> _Exercise requirements_: State how many lines of the records contain the string "place", matching case exactly. Give only the number.
>>
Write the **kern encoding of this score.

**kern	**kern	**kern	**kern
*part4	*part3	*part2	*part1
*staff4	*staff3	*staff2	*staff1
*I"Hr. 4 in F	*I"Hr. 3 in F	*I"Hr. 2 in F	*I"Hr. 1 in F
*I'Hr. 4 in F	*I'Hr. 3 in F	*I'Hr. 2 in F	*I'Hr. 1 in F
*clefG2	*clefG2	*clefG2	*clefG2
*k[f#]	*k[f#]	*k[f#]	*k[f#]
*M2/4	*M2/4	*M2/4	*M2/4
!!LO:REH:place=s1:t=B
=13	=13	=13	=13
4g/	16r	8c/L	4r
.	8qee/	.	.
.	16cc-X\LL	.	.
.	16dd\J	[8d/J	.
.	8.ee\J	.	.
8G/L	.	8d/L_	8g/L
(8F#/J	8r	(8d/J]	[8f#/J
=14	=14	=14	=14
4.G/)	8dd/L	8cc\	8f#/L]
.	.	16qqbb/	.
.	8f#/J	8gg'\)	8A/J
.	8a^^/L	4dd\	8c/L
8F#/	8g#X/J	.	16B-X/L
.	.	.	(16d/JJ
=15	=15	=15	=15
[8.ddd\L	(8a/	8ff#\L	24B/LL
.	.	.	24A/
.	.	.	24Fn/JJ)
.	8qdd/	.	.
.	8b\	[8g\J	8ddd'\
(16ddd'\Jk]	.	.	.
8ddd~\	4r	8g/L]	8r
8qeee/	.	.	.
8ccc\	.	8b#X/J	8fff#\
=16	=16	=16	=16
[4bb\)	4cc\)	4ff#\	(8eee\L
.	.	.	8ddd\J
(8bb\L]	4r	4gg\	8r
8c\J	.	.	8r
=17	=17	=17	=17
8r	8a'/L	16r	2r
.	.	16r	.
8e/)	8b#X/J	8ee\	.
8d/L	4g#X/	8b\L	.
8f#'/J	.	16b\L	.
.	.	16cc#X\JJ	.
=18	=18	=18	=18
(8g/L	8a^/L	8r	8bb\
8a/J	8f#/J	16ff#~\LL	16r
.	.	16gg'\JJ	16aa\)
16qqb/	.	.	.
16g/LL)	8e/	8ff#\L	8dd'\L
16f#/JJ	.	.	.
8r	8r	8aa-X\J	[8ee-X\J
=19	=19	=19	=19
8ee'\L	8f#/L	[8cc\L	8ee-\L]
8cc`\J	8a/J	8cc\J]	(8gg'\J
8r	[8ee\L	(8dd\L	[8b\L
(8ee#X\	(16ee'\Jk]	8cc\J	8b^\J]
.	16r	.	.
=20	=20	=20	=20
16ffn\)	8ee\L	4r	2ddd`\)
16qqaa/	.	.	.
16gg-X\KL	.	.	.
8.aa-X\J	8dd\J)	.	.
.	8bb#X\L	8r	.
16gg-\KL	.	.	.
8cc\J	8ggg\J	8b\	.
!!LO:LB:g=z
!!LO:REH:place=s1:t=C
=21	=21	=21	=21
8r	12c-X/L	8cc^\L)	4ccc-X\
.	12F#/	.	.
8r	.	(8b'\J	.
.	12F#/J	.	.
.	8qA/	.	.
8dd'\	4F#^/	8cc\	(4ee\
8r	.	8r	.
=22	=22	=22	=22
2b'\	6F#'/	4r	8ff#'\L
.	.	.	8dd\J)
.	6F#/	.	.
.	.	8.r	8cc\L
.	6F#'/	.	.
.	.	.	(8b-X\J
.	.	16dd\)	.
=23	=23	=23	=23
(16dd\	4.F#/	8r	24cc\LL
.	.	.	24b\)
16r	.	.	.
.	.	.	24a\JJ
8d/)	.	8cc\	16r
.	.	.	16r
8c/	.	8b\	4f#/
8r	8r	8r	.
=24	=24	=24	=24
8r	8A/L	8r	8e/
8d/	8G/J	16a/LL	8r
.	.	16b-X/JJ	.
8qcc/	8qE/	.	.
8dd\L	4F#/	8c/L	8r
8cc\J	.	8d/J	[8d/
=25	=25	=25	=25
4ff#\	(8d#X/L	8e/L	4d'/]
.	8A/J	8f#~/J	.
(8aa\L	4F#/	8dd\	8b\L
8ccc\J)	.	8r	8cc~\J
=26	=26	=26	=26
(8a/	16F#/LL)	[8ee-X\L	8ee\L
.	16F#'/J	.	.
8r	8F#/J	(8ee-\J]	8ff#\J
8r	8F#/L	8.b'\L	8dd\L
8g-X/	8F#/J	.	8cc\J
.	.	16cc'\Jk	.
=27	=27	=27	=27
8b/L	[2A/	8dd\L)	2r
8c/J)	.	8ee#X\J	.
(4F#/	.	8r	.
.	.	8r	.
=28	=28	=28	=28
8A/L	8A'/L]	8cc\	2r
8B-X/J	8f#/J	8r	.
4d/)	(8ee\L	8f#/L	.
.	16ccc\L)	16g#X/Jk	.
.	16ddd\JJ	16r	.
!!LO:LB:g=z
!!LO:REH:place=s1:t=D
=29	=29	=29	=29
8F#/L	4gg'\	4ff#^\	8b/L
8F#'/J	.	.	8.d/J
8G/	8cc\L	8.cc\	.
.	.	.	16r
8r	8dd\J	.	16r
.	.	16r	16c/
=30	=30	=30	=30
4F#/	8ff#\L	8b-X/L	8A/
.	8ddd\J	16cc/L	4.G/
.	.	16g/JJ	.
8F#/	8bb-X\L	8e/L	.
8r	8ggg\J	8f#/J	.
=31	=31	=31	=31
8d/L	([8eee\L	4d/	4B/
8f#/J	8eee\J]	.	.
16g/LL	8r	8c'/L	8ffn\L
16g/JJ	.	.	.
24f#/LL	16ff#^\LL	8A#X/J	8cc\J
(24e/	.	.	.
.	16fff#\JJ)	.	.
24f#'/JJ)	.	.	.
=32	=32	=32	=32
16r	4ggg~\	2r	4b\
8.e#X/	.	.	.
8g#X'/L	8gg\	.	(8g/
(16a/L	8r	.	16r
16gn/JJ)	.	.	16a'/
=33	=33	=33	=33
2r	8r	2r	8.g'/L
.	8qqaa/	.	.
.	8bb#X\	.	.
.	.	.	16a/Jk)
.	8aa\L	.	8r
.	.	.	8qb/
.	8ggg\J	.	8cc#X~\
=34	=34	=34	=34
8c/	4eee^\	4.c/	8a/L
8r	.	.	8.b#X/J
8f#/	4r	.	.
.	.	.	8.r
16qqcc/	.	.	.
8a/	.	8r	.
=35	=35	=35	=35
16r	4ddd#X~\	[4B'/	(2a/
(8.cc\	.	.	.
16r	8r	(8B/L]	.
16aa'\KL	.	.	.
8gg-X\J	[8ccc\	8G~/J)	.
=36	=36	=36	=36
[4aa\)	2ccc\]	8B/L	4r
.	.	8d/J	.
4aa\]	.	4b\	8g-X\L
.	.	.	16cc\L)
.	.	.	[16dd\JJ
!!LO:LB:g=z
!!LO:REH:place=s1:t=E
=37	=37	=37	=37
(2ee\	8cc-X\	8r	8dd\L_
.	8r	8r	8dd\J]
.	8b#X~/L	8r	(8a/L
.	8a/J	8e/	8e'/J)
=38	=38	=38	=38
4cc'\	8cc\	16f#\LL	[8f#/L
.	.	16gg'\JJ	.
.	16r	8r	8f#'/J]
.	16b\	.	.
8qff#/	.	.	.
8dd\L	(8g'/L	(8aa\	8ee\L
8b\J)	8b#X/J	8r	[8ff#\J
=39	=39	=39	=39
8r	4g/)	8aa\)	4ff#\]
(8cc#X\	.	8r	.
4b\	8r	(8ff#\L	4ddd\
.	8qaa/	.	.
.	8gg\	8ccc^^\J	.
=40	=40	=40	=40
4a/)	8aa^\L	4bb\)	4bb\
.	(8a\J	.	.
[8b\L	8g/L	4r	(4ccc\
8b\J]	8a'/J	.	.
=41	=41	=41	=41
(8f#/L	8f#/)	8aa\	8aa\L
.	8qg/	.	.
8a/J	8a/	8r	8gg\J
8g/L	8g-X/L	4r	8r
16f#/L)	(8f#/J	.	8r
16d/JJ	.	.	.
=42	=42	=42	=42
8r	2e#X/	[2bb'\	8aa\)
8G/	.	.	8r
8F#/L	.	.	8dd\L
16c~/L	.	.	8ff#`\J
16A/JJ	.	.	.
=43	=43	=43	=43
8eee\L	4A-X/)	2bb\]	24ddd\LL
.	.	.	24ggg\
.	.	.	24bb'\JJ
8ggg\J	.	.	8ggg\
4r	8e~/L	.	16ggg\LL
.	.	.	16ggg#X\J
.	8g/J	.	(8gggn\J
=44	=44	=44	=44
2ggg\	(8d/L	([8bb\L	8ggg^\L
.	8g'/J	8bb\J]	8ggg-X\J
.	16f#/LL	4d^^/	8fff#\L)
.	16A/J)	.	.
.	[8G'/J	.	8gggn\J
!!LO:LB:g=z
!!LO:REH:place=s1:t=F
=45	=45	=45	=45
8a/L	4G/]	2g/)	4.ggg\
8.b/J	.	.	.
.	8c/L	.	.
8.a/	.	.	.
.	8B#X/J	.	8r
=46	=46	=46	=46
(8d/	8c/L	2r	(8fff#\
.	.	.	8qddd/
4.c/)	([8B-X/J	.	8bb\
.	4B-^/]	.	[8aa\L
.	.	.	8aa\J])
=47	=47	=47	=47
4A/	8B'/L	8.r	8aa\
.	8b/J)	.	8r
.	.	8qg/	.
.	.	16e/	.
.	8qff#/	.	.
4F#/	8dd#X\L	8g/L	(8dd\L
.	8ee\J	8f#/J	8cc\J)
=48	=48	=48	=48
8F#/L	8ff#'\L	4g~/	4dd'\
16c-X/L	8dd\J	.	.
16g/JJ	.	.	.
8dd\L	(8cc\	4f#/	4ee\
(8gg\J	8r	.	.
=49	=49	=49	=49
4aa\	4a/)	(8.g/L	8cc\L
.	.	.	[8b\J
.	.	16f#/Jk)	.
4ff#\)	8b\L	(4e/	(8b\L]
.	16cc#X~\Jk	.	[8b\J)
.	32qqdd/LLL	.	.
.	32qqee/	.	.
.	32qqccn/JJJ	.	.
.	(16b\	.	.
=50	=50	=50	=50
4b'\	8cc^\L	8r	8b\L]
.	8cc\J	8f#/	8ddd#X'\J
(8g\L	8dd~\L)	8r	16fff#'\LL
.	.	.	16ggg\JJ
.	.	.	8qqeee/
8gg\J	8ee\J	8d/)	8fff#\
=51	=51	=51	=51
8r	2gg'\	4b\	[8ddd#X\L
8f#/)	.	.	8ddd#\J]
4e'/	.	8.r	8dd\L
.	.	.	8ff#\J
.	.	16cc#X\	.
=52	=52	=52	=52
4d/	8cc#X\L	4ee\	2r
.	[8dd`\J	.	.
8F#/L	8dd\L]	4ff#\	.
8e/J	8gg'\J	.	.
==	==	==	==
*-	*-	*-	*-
<<
> _Task result_: 5